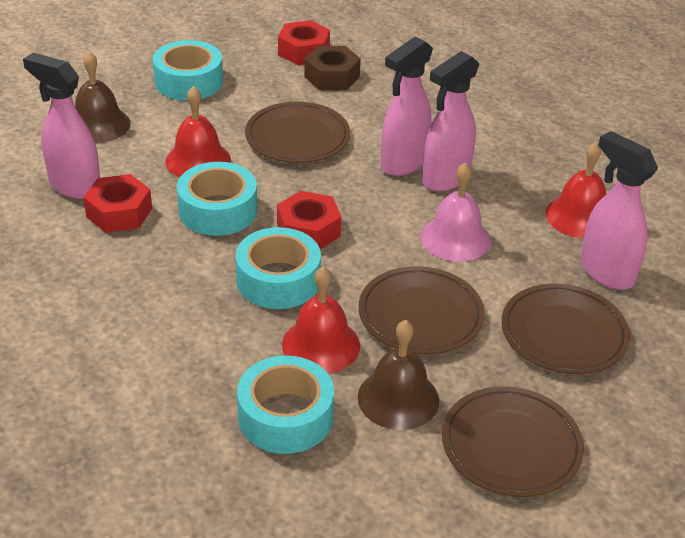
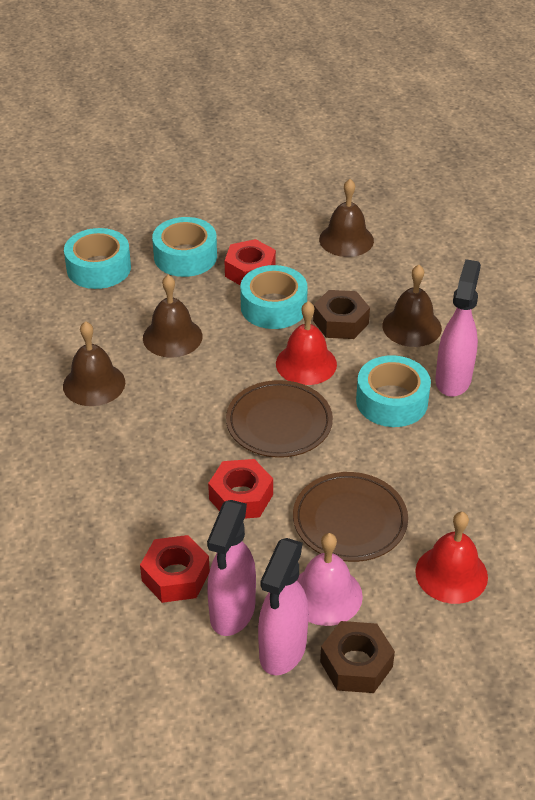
brown bell: 2 -> 4
brown nut: 1 -> 2
brown plate: 4 -> 2
pink spray bottle: 4 -> 3
red bell: 3 -> 2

....

Problem to work on: Your answer should hold every line of the entries that contains the string "brown".

Answer box:
brown bell: 2 -> 4
brown nut: 1 -> 2
brown plate: 4 -> 2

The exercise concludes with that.